What the task requires. What are the lines from the top of the entries below through the line containing "relocated: golden card"? Return them exactly, both ends included, without the pictures.

Exercise materials: Begin

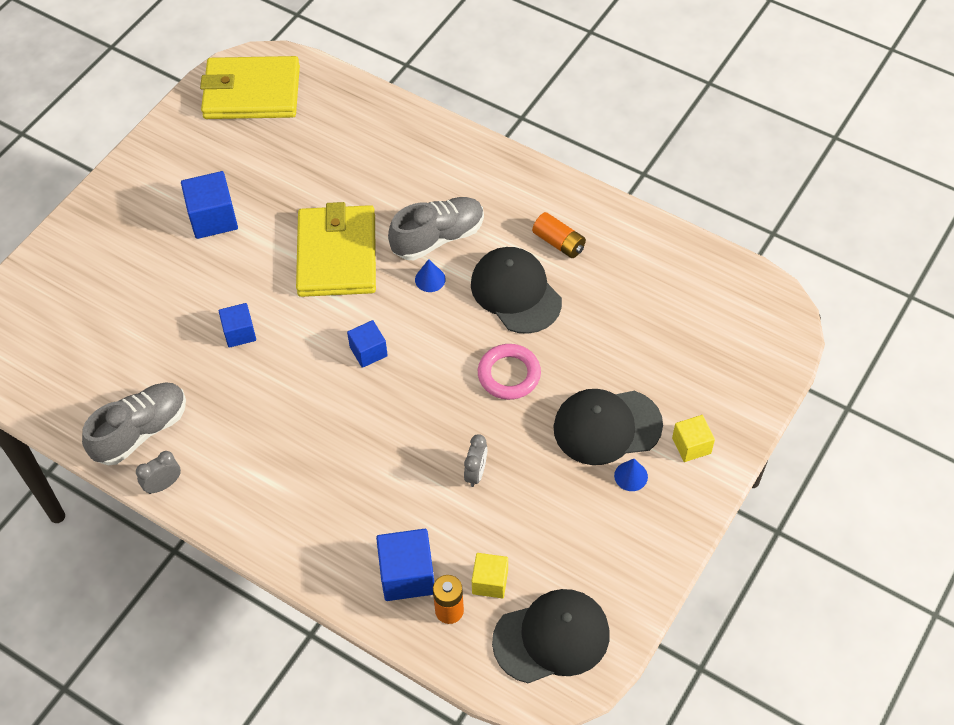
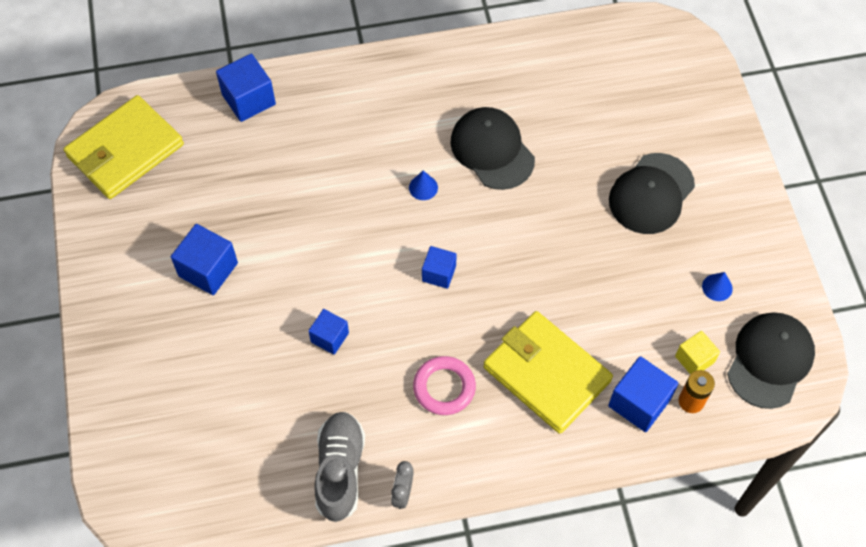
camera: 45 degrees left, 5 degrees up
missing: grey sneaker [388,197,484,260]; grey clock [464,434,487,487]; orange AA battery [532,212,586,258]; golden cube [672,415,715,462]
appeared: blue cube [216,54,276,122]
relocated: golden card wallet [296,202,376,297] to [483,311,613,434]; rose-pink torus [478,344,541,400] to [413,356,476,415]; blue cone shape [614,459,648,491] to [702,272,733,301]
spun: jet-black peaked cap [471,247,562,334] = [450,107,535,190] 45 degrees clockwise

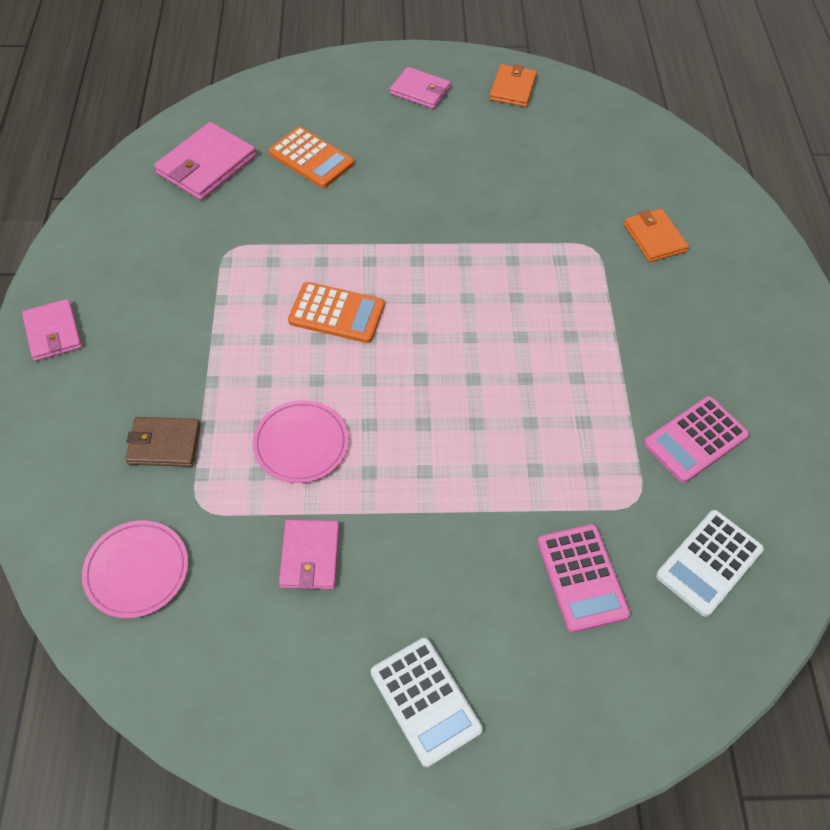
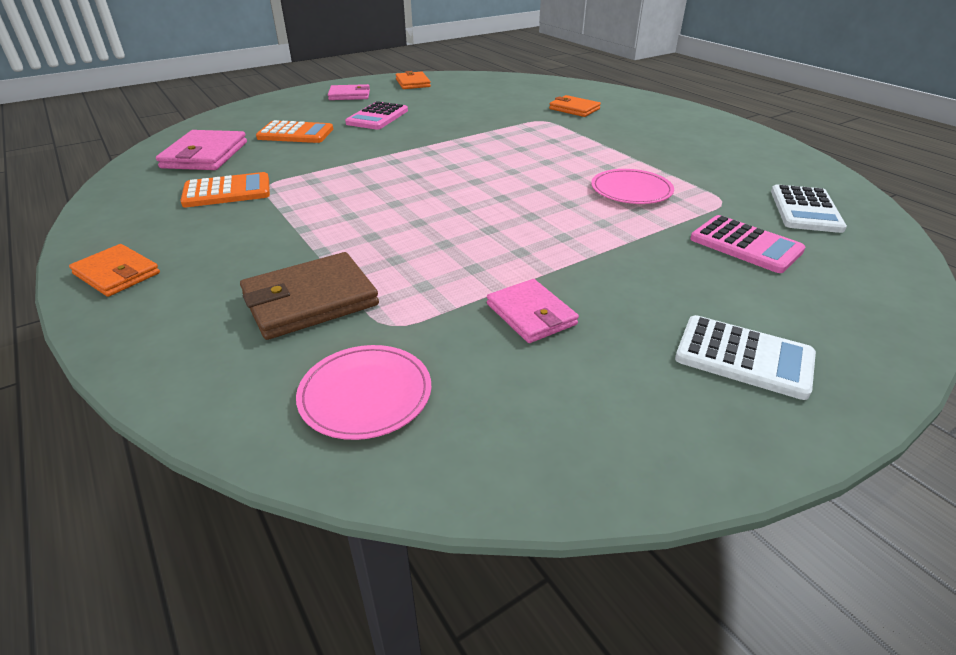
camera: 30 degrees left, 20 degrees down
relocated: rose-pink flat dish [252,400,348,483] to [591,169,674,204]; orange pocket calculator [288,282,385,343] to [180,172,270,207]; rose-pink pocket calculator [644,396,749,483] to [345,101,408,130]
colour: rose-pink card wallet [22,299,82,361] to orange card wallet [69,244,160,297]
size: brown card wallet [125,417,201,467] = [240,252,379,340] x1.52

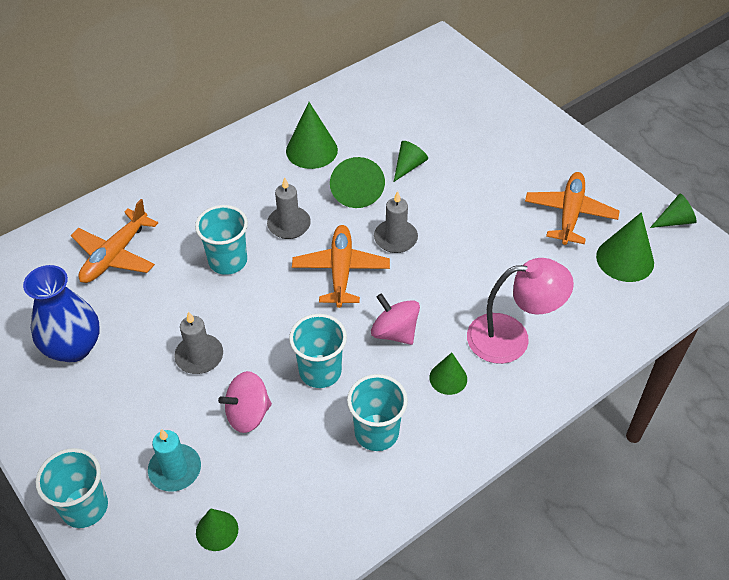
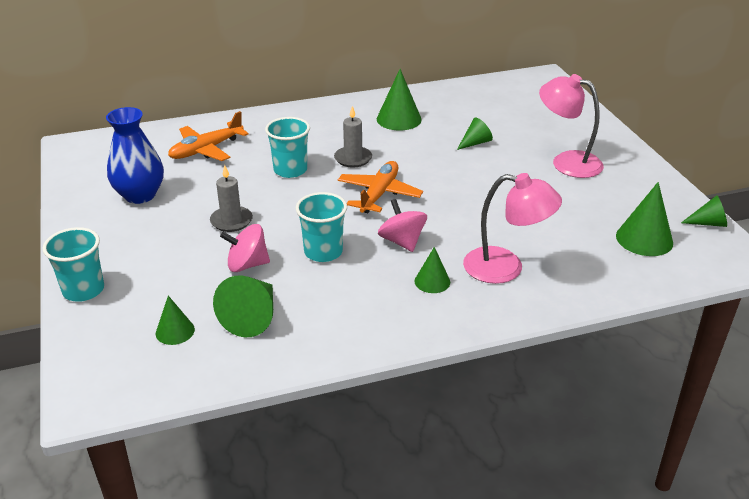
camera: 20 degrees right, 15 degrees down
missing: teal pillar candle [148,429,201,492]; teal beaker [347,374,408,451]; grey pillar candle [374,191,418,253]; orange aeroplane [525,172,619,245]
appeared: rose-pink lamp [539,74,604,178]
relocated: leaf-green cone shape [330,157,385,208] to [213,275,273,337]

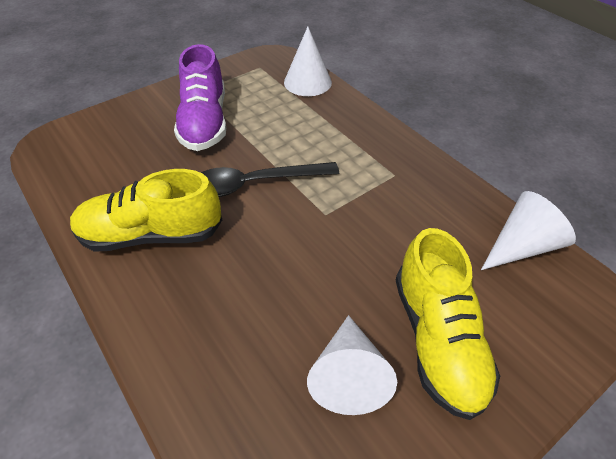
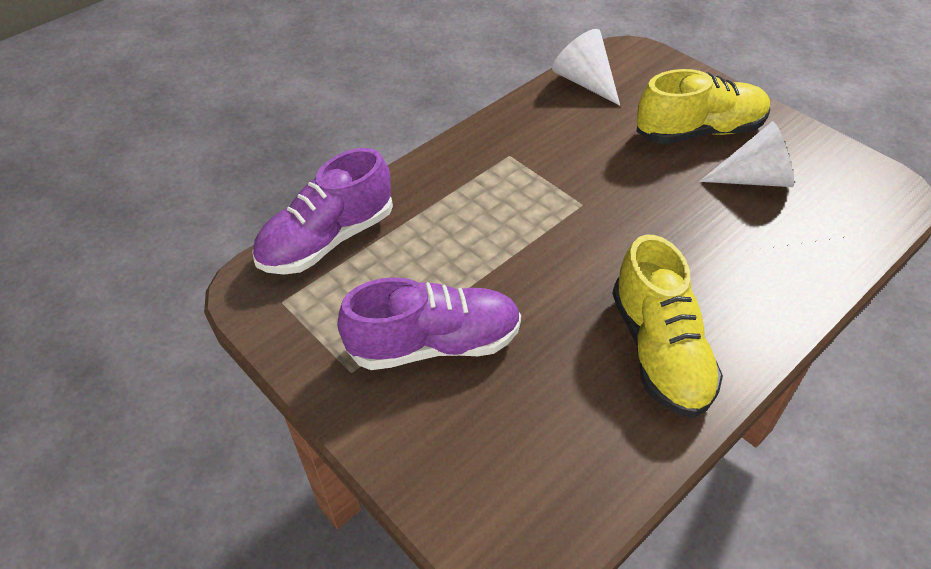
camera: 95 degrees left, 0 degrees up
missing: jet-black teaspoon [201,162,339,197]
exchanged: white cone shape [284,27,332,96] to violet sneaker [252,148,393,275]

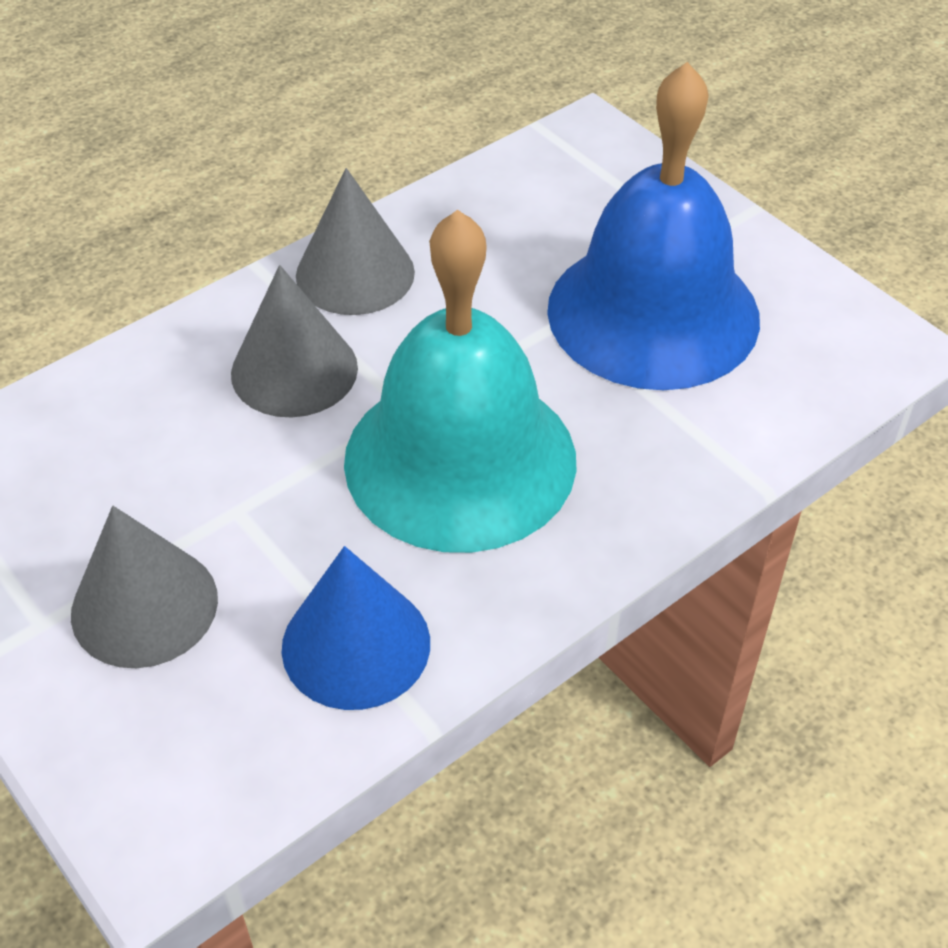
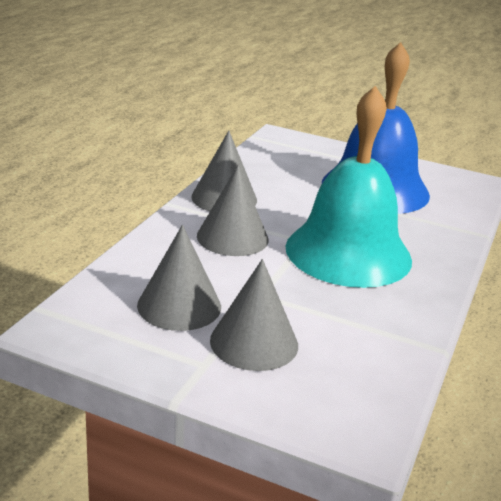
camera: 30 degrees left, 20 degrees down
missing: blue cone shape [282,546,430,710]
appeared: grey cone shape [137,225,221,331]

Exercise materials: End

Result of the exercise.
camera: 45 degrees left, 5 degrees up
missing: grey sneaker [388,197,484,260]; grey clock [464,434,487,487]; orange AA battery [532,212,586,258]; golden cube [672,415,715,462]
appeared: blue cube [216,54,276,122]
relocated: golden card wallet [296,202,376,297] to [483,311,613,434]; rose-pink torus [478,344,541,400] to [413,356,476,415]; blue cone shape [614,459,648,491] to [702,272,733,301]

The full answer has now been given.